§ What is needed: Leave out every line before the one containing "(229, 370) = (413, 493): yellow", and repeat the rest of the material below exactly, that line included.

Segment Open

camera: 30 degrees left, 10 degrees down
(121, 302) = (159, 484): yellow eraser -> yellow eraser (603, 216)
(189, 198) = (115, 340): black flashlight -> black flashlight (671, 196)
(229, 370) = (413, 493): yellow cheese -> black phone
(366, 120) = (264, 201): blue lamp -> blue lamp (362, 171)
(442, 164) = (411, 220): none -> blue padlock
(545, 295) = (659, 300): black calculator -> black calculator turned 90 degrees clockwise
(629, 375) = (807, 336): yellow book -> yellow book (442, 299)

Segment Closed

§ Answer to this task:
(229, 370) = (413, 493): yellow cheese -> black phone
(366, 120) = (264, 201): blue lamp -> blue lamp (362, 171)
(442, 164) = (411, 220): none -> blue padlock
(545, 295) = (659, 300): black calculator -> black calculator turned 90 degrees clockwise
(629, 375) = (807, 336): yellow book -> yellow book (442, 299)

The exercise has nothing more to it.